== Requirements ==
Give back, unchanged, each line from the one containing "Segment: 'stroma'. Return" through the last line of the entries below.

== Dataset ==
_ _ _

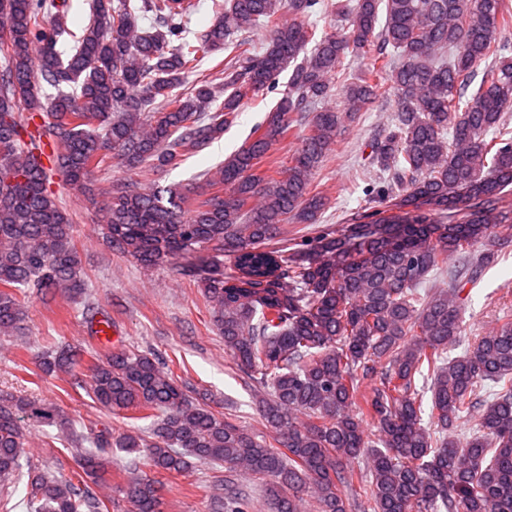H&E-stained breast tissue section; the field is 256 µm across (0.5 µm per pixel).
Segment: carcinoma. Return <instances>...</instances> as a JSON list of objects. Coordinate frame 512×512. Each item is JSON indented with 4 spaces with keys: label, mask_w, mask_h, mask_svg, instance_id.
<instances>
[{
    "label": "carcinoma",
    "mask_w": 512,
    "mask_h": 512,
    "mask_svg": "<svg viewBox=\"0 0 512 512\" xmlns=\"http://www.w3.org/2000/svg\"><path fill=\"white\" fill-rule=\"evenodd\" d=\"M184 2L92 0L65 56L63 0H0V334L20 329L23 290L84 289L53 175L79 187L108 158L130 170L175 168L230 127L244 100L278 90L289 69L274 107L206 189L119 181L100 219L113 250L144 266L196 259L189 271L273 437L192 402L166 363L121 350L91 366L90 389L108 410L146 412L150 438L100 434L78 454L84 477H49L23 466L22 423L66 427L69 418L0 391V480L27 469L38 512H107L91 485L105 479L115 447L132 455L125 494L134 512H160V487L140 463L183 473L193 459L266 481L275 512H302V492L318 512H347L348 491L362 512H512V319L448 354L465 287L512 242L499 207L512 191V5L212 0L213 22L193 35L194 5ZM322 8L346 27L317 32L307 18ZM148 13L158 29L140 25ZM259 25L268 33L261 48L234 37ZM219 51L224 68L201 71ZM355 57L372 60L360 76L344 67ZM192 75L191 91L176 93ZM333 77L342 111L319 107ZM42 81L56 90L45 101ZM380 98L394 117L373 142L386 183L379 208L339 232L273 244L284 225L312 224L330 207L313 175L346 121ZM20 103L45 119L23 121ZM305 112L288 164L276 178L261 171ZM221 257L234 275L218 270ZM75 365L69 348L43 371ZM363 457L364 473L353 467ZM246 499L231 482L217 510L245 512Z\"/></svg>",
    "instance_id": "obj_1"
}]
</instances>
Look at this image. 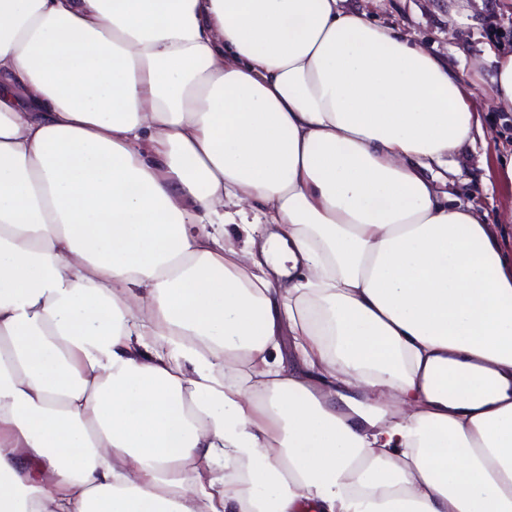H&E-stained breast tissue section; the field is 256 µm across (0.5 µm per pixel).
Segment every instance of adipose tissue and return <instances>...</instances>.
Here are the masks:
<instances>
[{"instance_id": "1", "label": "adipose tissue", "mask_w": 512, "mask_h": 512, "mask_svg": "<svg viewBox=\"0 0 512 512\" xmlns=\"http://www.w3.org/2000/svg\"><path fill=\"white\" fill-rule=\"evenodd\" d=\"M481 131L339 0H0V512H512Z\"/></svg>"}]
</instances>
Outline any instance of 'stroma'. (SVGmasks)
Instances as JSON below:
<instances>
[{"instance_id": "obj_1", "label": "stroma", "mask_w": 512, "mask_h": 512, "mask_svg": "<svg viewBox=\"0 0 512 512\" xmlns=\"http://www.w3.org/2000/svg\"><path fill=\"white\" fill-rule=\"evenodd\" d=\"M342 7L415 37L462 74L483 135L449 156L448 188L512 246V180L503 172L512 155V112L494 103L487 58L489 46L512 43V0H343Z\"/></svg>"}]
</instances>
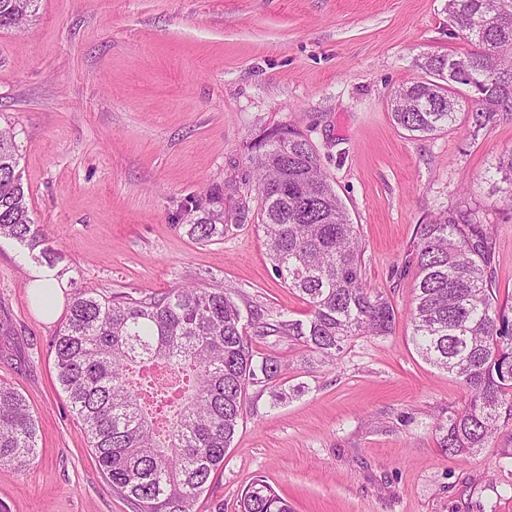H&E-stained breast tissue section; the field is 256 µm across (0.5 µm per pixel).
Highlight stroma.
Returning a JSON list of instances; mask_svg holds the SVG:
<instances>
[{
	"mask_svg": "<svg viewBox=\"0 0 512 512\" xmlns=\"http://www.w3.org/2000/svg\"><path fill=\"white\" fill-rule=\"evenodd\" d=\"M447 0H41L21 33L0 30V125L13 128L33 218L66 282L43 321L27 287L26 247L0 240V383L38 425L37 457L0 466L8 512H133L108 488L56 380L53 339L75 294L139 297L181 284L229 290L244 316L307 319L275 275L255 215L223 240L182 226L191 200L251 180L268 131L314 147L364 248L362 276L398 314L392 335L360 336L335 364L285 336L256 340L284 366L248 389L241 421L196 512L238 499L257 478L293 512H512L502 431L462 458L439 446L438 419L466 392L426 362L407 313L419 225L467 211L487 225L500 303L512 305V204L499 161L512 114L412 137L390 97L421 80L431 55H460Z\"/></svg>",
	"mask_w": 512,
	"mask_h": 512,
	"instance_id": "35a3bbf8",
	"label": "stroma"
}]
</instances>
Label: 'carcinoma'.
Here are the masks:
<instances>
[{"label": "carcinoma", "instance_id": "obj_1", "mask_svg": "<svg viewBox=\"0 0 512 512\" xmlns=\"http://www.w3.org/2000/svg\"><path fill=\"white\" fill-rule=\"evenodd\" d=\"M39 0H0V29H24ZM448 25L472 49L462 57L429 56V79L406 87L412 102H391L394 122L419 135L456 122L459 87L475 92L474 124L512 112V80L487 86L484 71L512 76V8L501 0H448ZM494 100L497 110L483 107ZM257 216L273 270L309 306V318L257 313L246 322L219 285H178L141 298L75 295L53 340L57 380L82 422L108 487L134 512H195L212 474L224 466L248 387L281 376L277 357L252 339L289 336L328 364L357 336H389L397 313L384 291L362 278V248L318 156L288 129L251 146ZM13 133L0 129V238L54 266L41 225L31 217ZM231 183L195 202L184 225L196 241L224 238ZM416 284L407 313L412 341L427 362L456 378L468 401L436 426L440 447L471 455L512 422V307L498 303L493 241L467 213L419 229ZM37 424L23 396L0 384V465H25L36 453ZM239 512H291L263 480L241 495Z\"/></svg>", "mask_w": 512, "mask_h": 512}]
</instances>
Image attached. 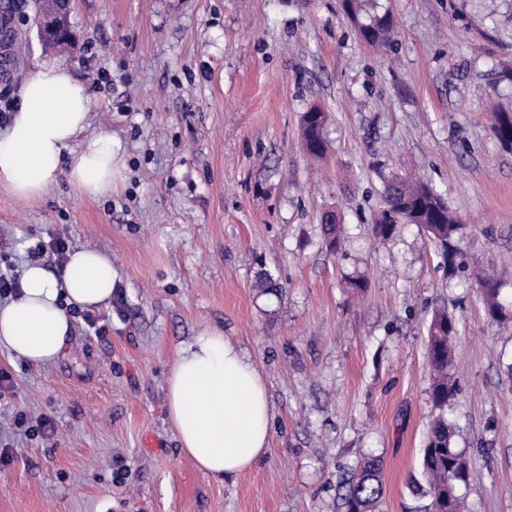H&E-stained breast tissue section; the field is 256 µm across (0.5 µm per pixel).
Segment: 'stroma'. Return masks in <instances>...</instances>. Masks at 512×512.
Returning a JSON list of instances; mask_svg holds the SVG:
<instances>
[{
    "instance_id": "35a3bbf8",
    "label": "stroma",
    "mask_w": 512,
    "mask_h": 512,
    "mask_svg": "<svg viewBox=\"0 0 512 512\" xmlns=\"http://www.w3.org/2000/svg\"><path fill=\"white\" fill-rule=\"evenodd\" d=\"M15 2L0 99L61 60L95 96L86 133H111L121 172L108 199L63 178L36 203L0 190L16 270L61 237L110 254L115 275L96 329L75 315L57 361L0 350V512H346L370 455L380 512H423L411 481L437 414L426 342L443 309L467 512H512V280L494 321L474 277L512 266V147L492 129L512 109V0H377L395 23L383 54L342 0H73L62 55L39 38V0ZM313 107L328 115L319 160L301 141ZM395 177L423 180L464 224L458 284L420 225L373 236ZM328 209L347 231L337 253ZM263 271L279 295L259 293ZM208 326L249 353L274 413L268 453L221 483L181 455L165 408L177 352Z\"/></svg>"
}]
</instances>
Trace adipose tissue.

_ _ _

== Expected answer ==
Segment: 'stroma'. Return masks in <instances>...</instances>. Masks at 512×512.
Returning a JSON list of instances; mask_svg holds the SVG:
<instances>
[{
    "instance_id": "35a3bbf8",
    "label": "stroma",
    "mask_w": 512,
    "mask_h": 512,
    "mask_svg": "<svg viewBox=\"0 0 512 512\" xmlns=\"http://www.w3.org/2000/svg\"><path fill=\"white\" fill-rule=\"evenodd\" d=\"M15 2L0 99L61 60L95 96L86 133H111L121 172L108 199L63 178L36 203L0 190L16 270L61 237L110 254L115 275L96 329L75 315L57 361L0 350V512H346L370 455L380 512H423L411 481L437 414L426 342L443 309L467 512H512V280L494 321L474 277L512 266V147L492 129L512 109V0H377L395 23L383 54L342 0H73L62 55L39 38V0ZM313 107L328 115L319 160L301 141ZM395 177L423 180L464 224L458 284L420 225L373 236ZM328 209L347 231L337 253ZM263 271L279 295L259 293ZM208 326L249 353L274 413L268 453L221 483L181 455L165 408L177 352Z\"/></svg>"
}]
</instances>
Trace adipose tissue.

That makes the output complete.